## TASK GOAL
Below are the records. Reproduce exactly the lines from the one containing "H&E-stained breast tissue" through the final line, and omit any pictures.

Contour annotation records
►
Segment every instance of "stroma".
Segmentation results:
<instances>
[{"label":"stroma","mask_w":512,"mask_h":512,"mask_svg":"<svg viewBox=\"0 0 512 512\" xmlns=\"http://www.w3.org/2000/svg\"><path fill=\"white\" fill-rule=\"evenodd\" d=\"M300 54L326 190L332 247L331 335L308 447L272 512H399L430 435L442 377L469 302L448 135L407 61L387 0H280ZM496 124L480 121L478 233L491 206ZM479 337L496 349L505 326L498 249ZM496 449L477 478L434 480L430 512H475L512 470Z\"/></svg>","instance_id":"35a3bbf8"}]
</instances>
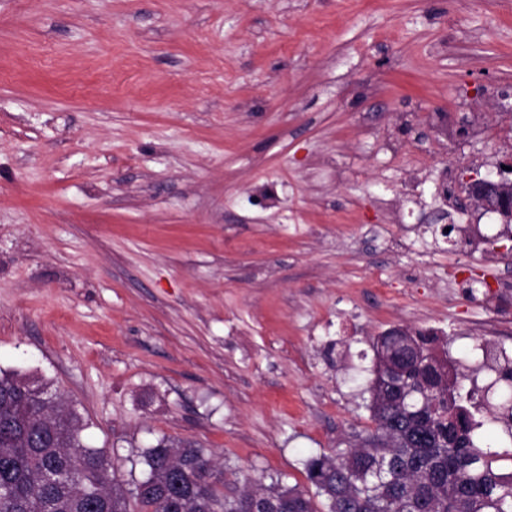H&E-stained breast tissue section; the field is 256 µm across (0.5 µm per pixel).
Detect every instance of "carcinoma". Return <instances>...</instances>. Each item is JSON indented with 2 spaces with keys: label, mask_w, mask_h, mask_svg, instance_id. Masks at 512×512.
I'll use <instances>...</instances> for the list:
<instances>
[{
  "label": "carcinoma",
  "mask_w": 512,
  "mask_h": 512,
  "mask_svg": "<svg viewBox=\"0 0 512 512\" xmlns=\"http://www.w3.org/2000/svg\"><path fill=\"white\" fill-rule=\"evenodd\" d=\"M417 358L391 333L400 372L375 369L369 391L374 427L346 451L305 461L314 494L296 486L228 497L216 486L211 458L191 443L162 437L142 451L144 475L129 492L104 451L84 445L82 417L63 407L46 383L0 372V512H512V473L500 474L499 454L482 446V397L458 392L463 372L415 332ZM490 423L512 446V398Z\"/></svg>",
  "instance_id": "1"
}]
</instances>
◄
## SOLVED EXERCISE
H&E-stained breast tissue section; the field is 256 µm across (0.5 µm per pixel).
Detect every instance of "carcinoma". Return <instances>...</instances>. Each item is JSON indented with 2 spaces with keys: label, mask_w, mask_h, mask_svg, instance_id. Masks at 512×512.
I'll use <instances>...</instances> for the list:
<instances>
[{
  "label": "carcinoma",
  "mask_w": 512,
  "mask_h": 512,
  "mask_svg": "<svg viewBox=\"0 0 512 512\" xmlns=\"http://www.w3.org/2000/svg\"><path fill=\"white\" fill-rule=\"evenodd\" d=\"M417 358L391 333L400 372L375 369L369 391L374 427L346 451L305 461L314 494L296 486L228 497L216 486L211 458L191 443L162 437L142 451L144 475L129 492L104 451L84 445L82 417L63 407L46 383L0 372V512H512V473L500 474L499 454L482 446V397L458 392L463 372L415 332ZM490 423L512 446V398Z\"/></svg>",
  "instance_id": "1"
}]
</instances>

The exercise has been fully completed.